Here, the job is to give back every entry below unchanged, omitting pictures.

*** Provided records ***

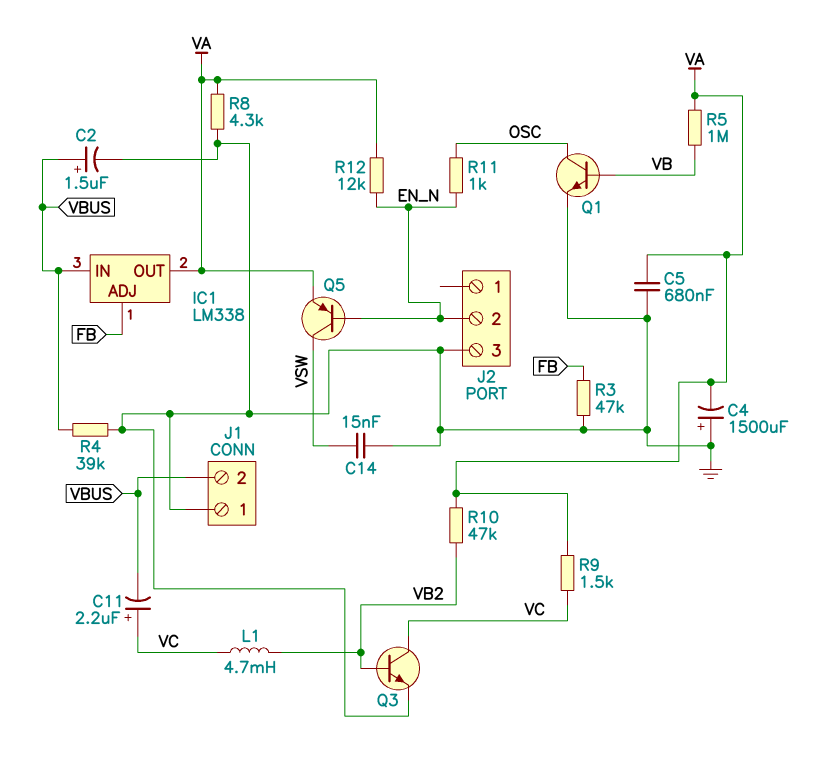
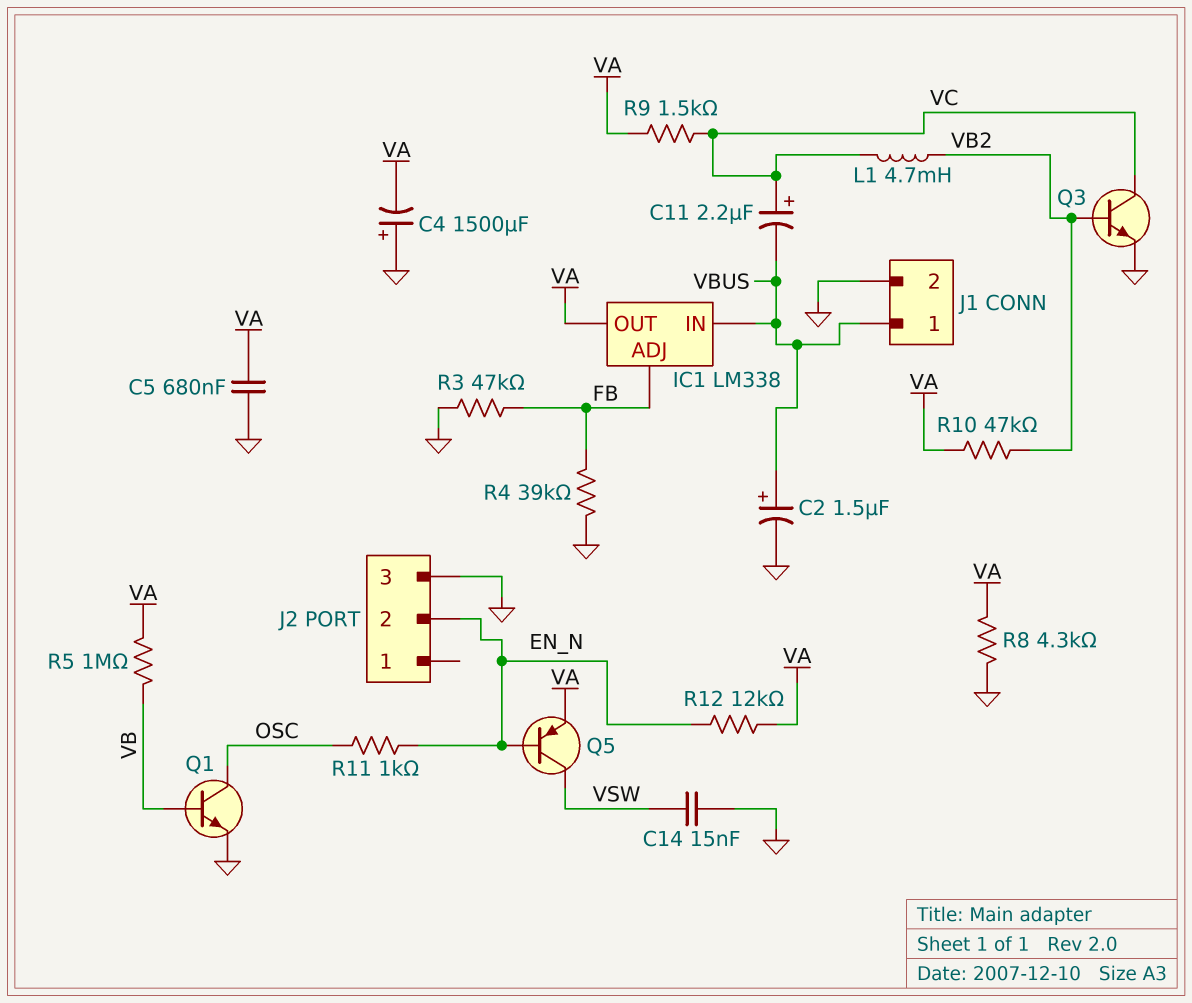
J1 pin 1: GND -> VBUS
J1 pin 2: VBUS -> GND
R4: 39k (GND, VBUS) -> 39k (FB, GND)

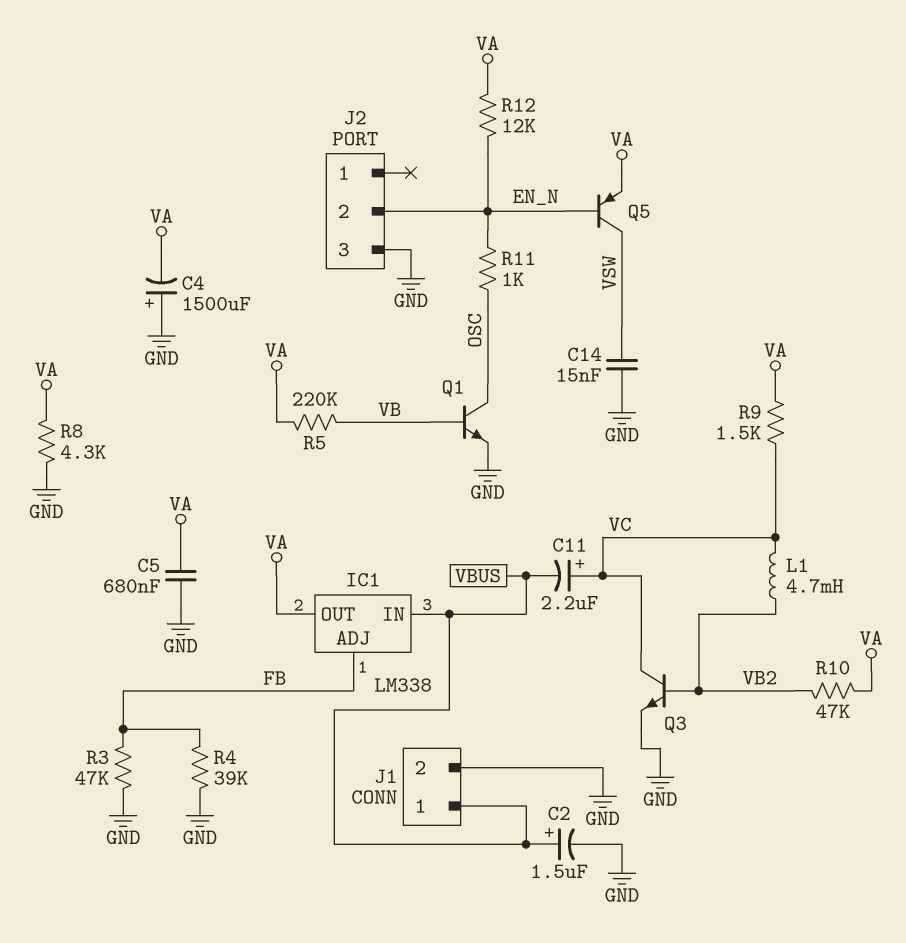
R5: 1M (VA, VB) -> 220k (VA, VB)

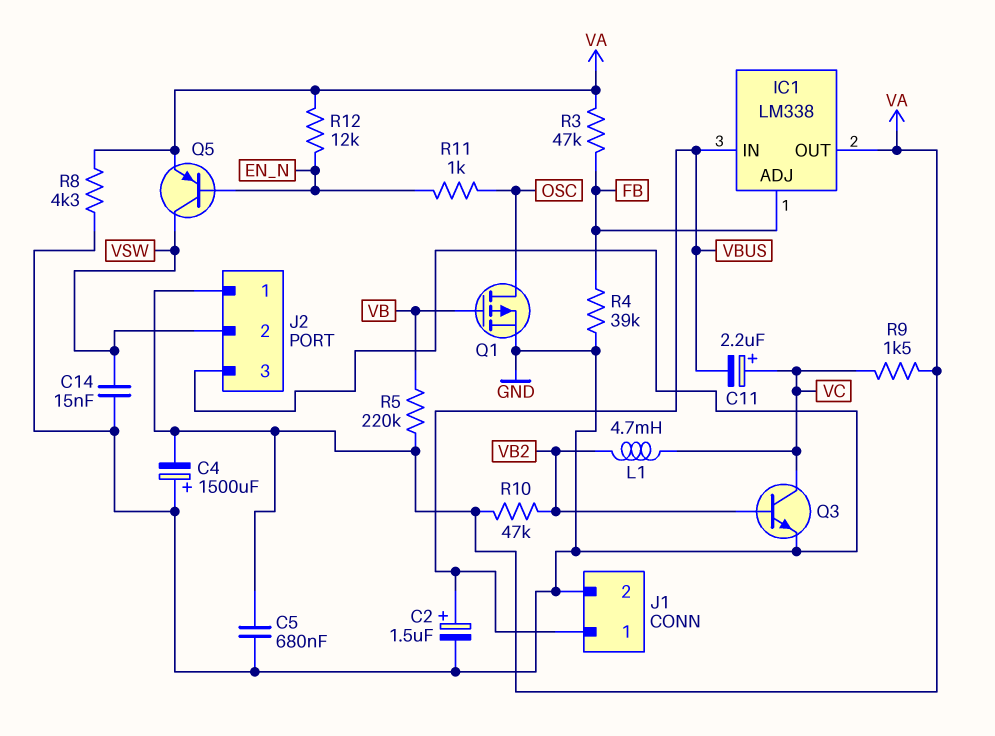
J2 pin 1: none -> VA
J2 pin 2: EN_N -> VSW
Q1: NPN (B VB, C OSC, E GND) -> PMOS (G VB, D OSC, S GND)
R3: 47k (FB, GND) -> 47k (FB, VA)

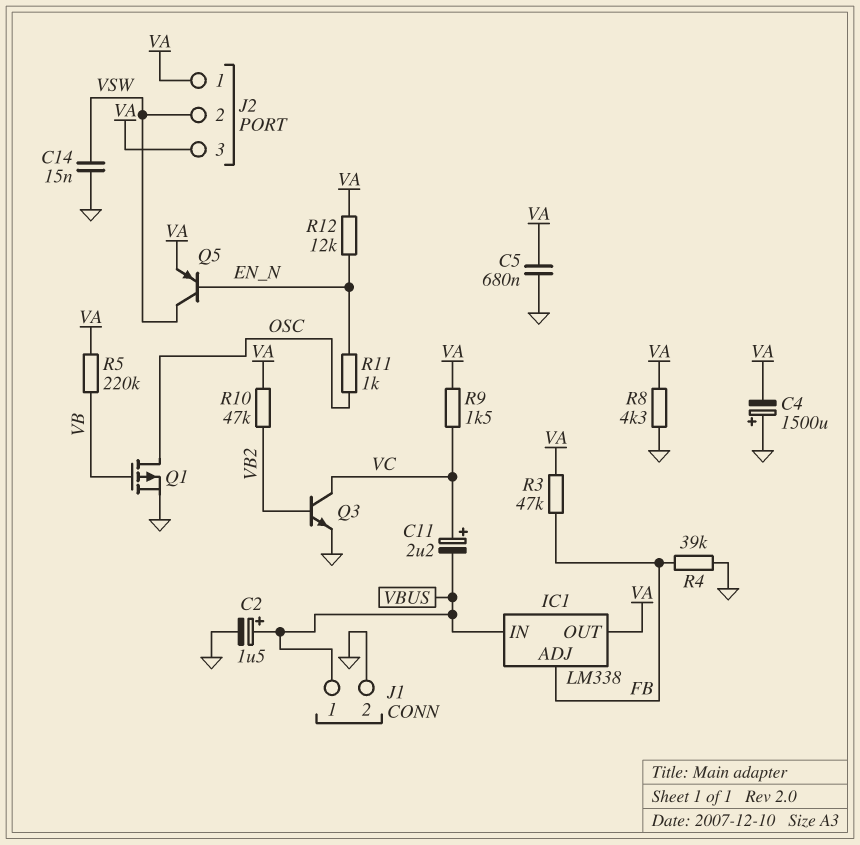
J2 pin 3: GND -> VA
L1: 4.7mH (VB2, VC) -> none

*** End of Provided records ***

Expected output:
J1 pin 1: GND -> VBUS
J1 pin 2: VBUS -> GND
R4: 39k (GND, VBUS) -> 39k (FB, GND)

R5: 1M (VA, VB) -> 220k (VA, VB)

J2 pin 1: none -> VA
J2 pin 2: EN_N -> VSW
Q1: NPN (B VB, C OSC, E GND) -> PMOS (G VB, D OSC, S GND)
R3: 47k (FB, GND) -> 47k (FB, VA)

J2 pin 3: GND -> VA
L1: 4.7mH (VB2, VC) -> none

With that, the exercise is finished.